(Recorded data)
==============================

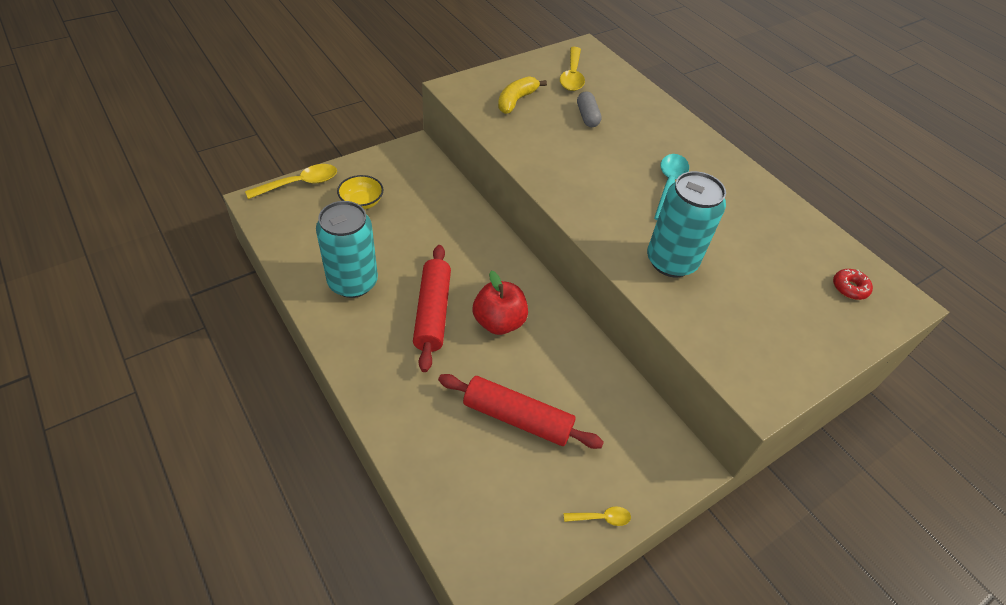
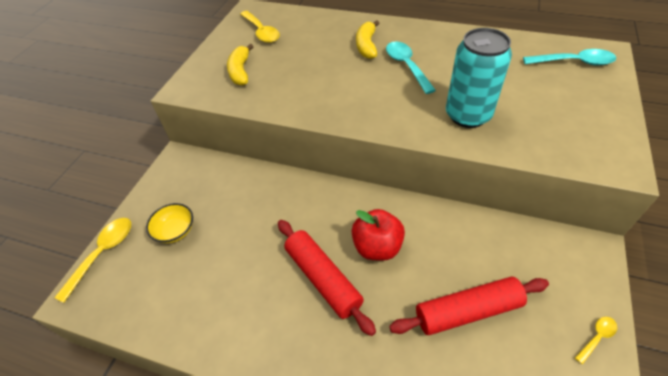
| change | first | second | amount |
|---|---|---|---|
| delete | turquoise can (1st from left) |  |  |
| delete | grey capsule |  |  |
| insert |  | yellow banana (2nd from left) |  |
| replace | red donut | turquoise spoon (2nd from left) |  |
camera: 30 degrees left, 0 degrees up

==============================

WHAT YOU ARE ASKED TO DO: The answer must be every line of the records that contains the word "from".

PROBLEM SOLUTION:
| delete | turquoise can (1st from left) |  |  |
| insert |  | yellow banana (2nd from left) |  |
| replace | red donut | turquoise spoon (2nd from left) |  |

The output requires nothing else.